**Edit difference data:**
===============
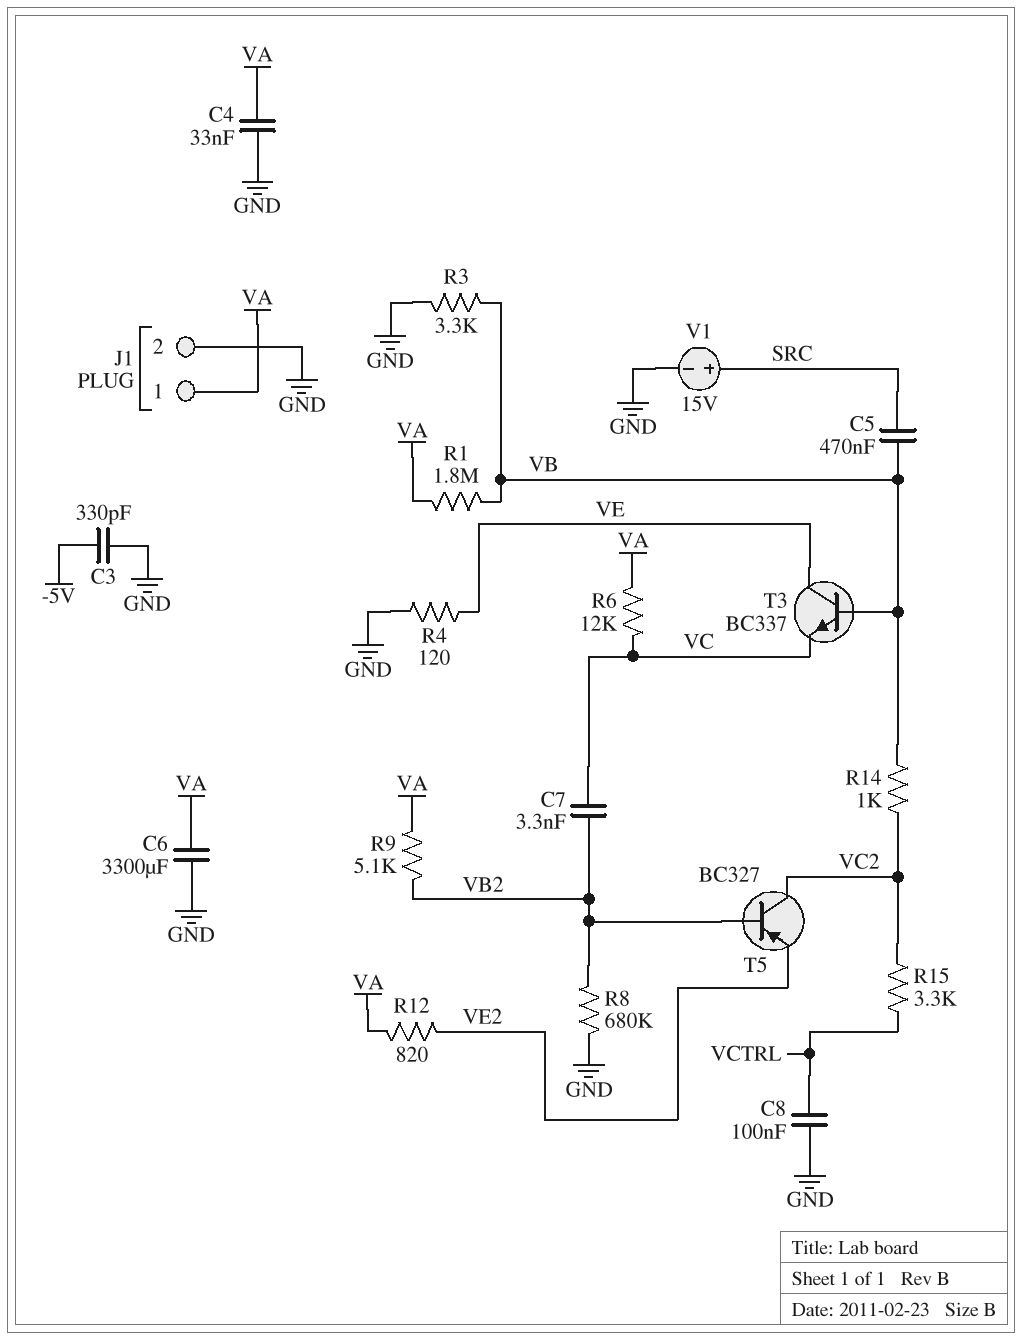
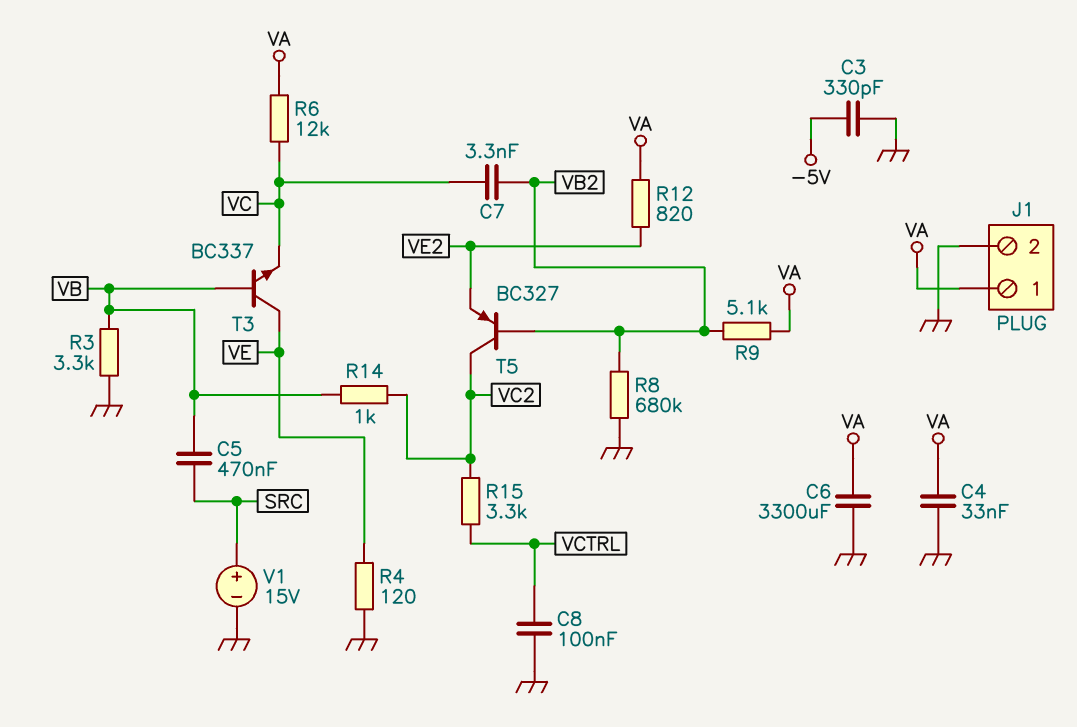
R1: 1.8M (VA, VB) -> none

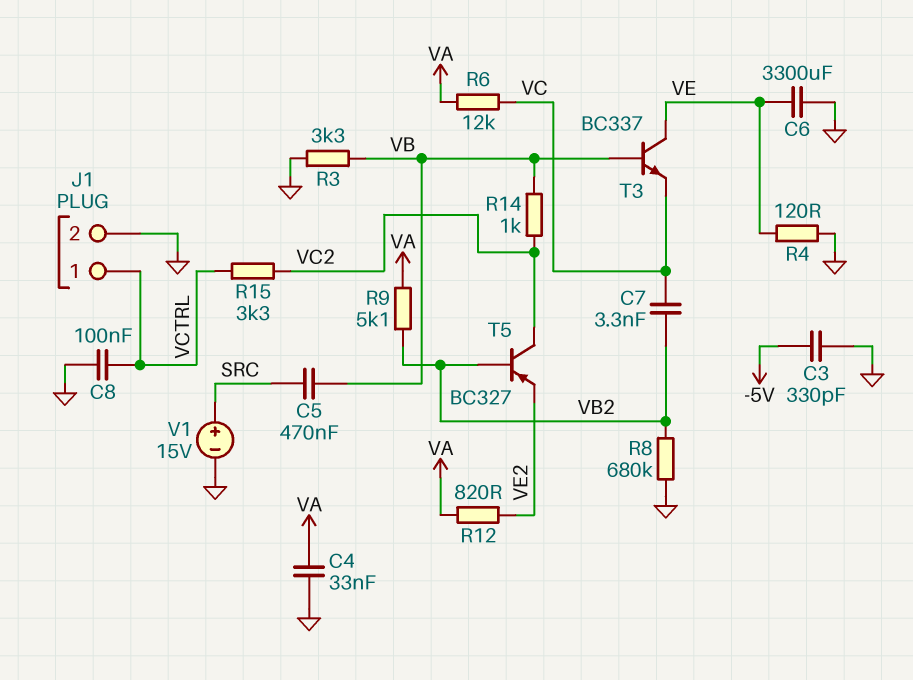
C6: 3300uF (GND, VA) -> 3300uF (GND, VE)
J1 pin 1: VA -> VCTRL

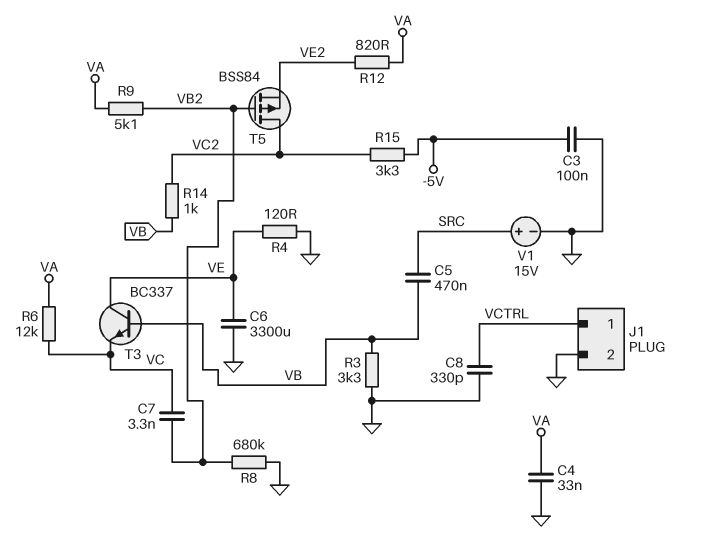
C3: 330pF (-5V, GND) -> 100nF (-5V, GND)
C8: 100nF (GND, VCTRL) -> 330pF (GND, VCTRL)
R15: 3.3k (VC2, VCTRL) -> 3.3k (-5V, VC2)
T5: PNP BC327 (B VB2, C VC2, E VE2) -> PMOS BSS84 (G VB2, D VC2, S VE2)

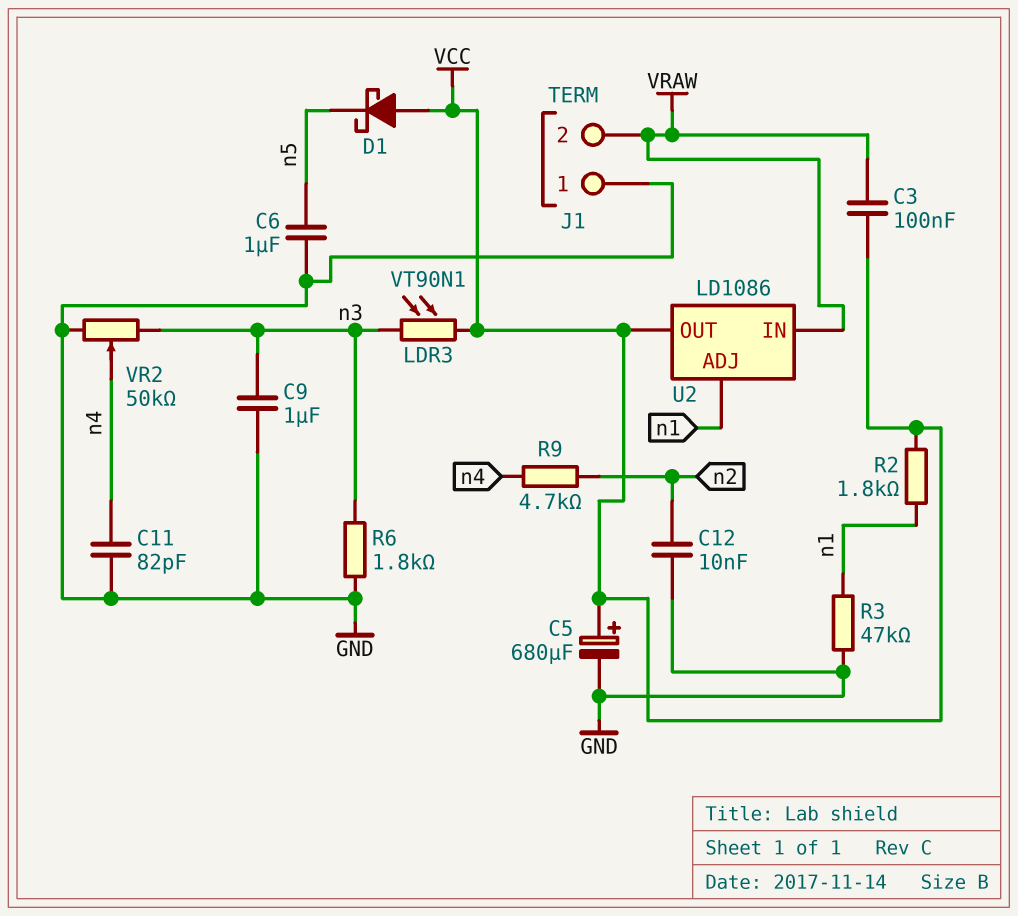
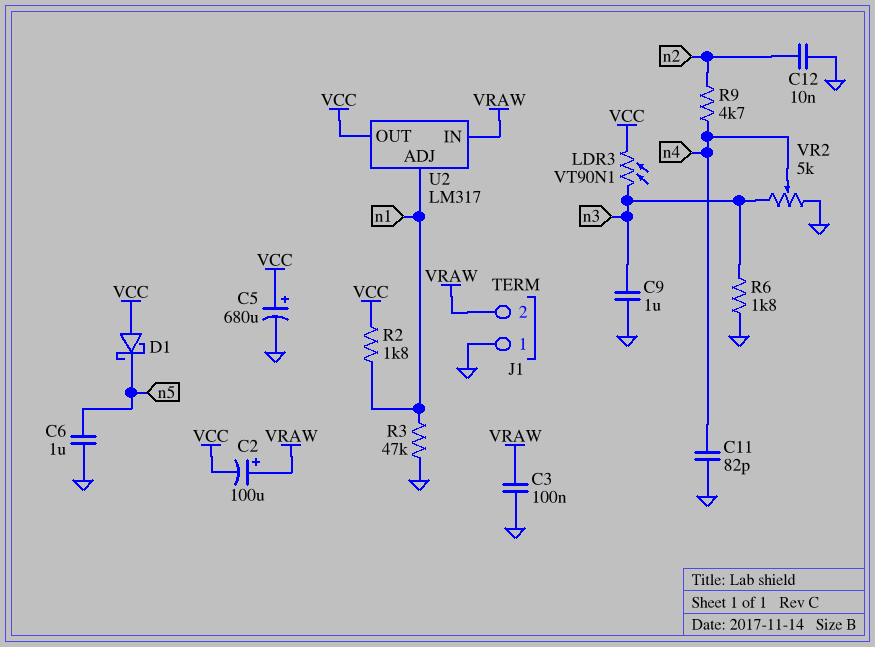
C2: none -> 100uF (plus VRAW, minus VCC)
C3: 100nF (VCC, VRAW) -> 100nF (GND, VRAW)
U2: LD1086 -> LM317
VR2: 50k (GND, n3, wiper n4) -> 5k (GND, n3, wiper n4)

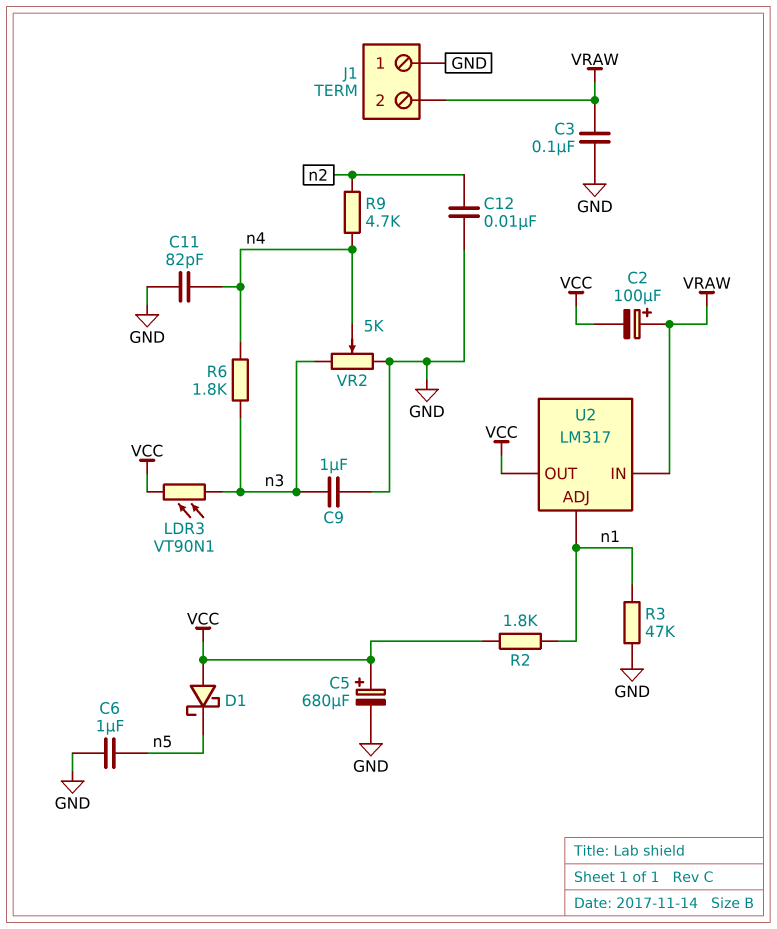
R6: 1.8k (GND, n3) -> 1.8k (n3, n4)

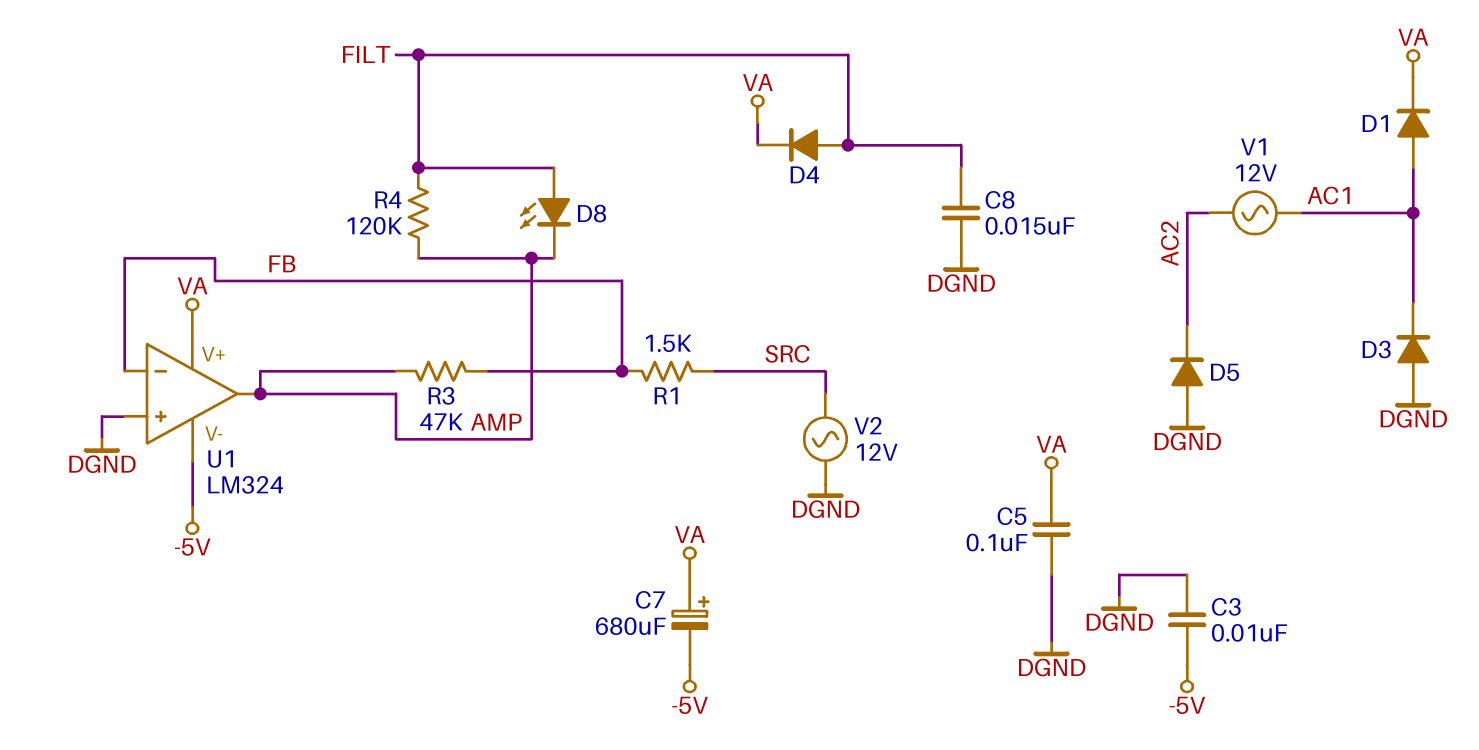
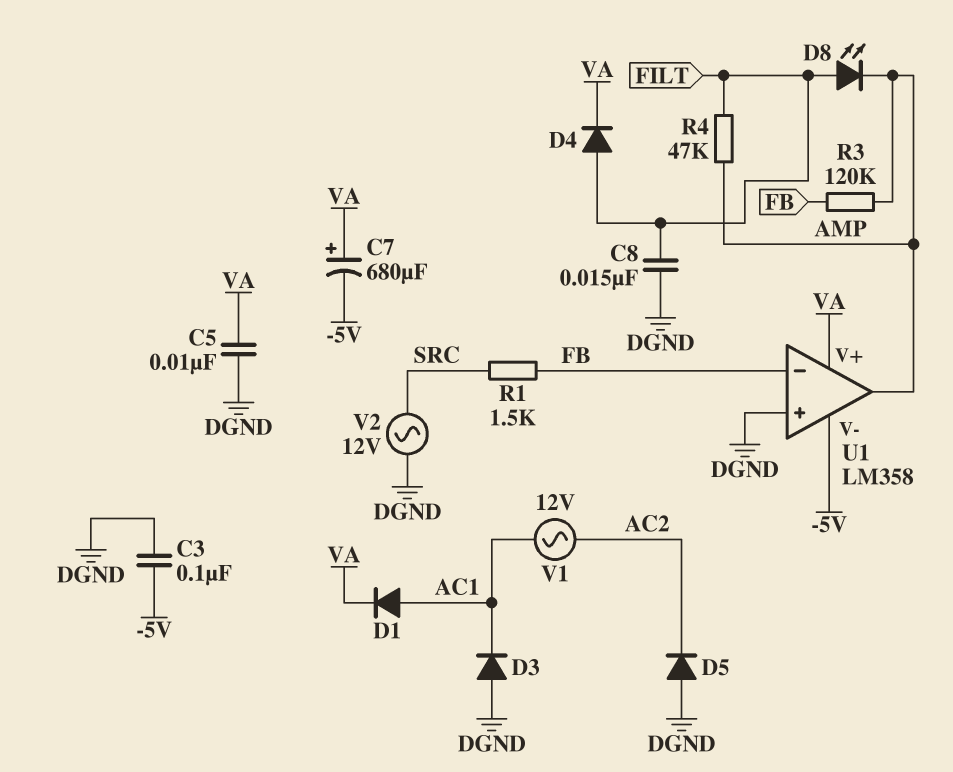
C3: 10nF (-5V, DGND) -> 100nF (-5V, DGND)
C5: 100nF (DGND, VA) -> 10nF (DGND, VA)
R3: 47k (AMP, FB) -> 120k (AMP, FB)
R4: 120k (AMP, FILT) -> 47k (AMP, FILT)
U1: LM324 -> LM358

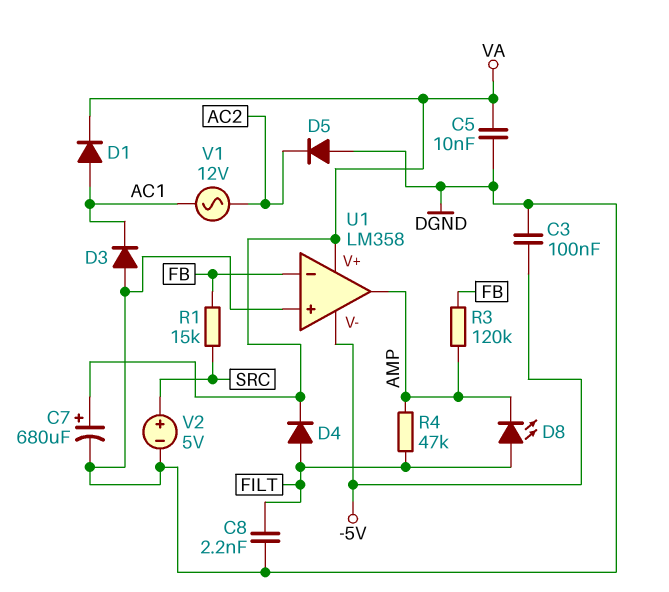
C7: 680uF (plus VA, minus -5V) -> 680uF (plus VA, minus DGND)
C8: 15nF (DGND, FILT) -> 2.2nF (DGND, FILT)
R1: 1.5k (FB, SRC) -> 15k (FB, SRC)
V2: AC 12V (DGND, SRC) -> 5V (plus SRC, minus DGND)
===============
**The task:** Please restate the data word for word, leaving out any picture it holds.

**Exercise answer:**
R1: 1.8M (VA, VB) -> none

C6: 3300uF (GND, VA) -> 3300uF (GND, VE)
J1 pin 1: VA -> VCTRL

C3: 330pF (-5V, GND) -> 100nF (-5V, GND)
C8: 100nF (GND, VCTRL) -> 330pF (GND, VCTRL)
R15: 3.3k (VC2, VCTRL) -> 3.3k (-5V, VC2)
T5: PNP BC327 (B VB2, C VC2, E VE2) -> PMOS BSS84 (G VB2, D VC2, S VE2)

C2: none -> 100uF (plus VRAW, minus VCC)
C3: 100nF (VCC, VRAW) -> 100nF (GND, VRAW)
U2: LD1086 -> LM317
VR2: 50k (GND, n3, wiper n4) -> 5k (GND, n3, wiper n4)

R6: 1.8k (GND, n3) -> 1.8k (n3, n4)

C3: 10nF (-5V, DGND) -> 100nF (-5V, DGND)
C5: 100nF (DGND, VA) -> 10nF (DGND, VA)
R3: 47k (AMP, FB) -> 120k (AMP, FB)
R4: 120k (AMP, FILT) -> 47k (AMP, FILT)
U1: LM324 -> LM358

C7: 680uF (plus VA, minus -5V) -> 680uF (plus VA, minus DGND)
C8: 15nF (DGND, FILT) -> 2.2nF (DGND, FILT)
R1: 1.5k (FB, SRC) -> 15k (FB, SRC)
V2: AC 12V (DGND, SRC) -> 5V (plus SRC, minus DGND)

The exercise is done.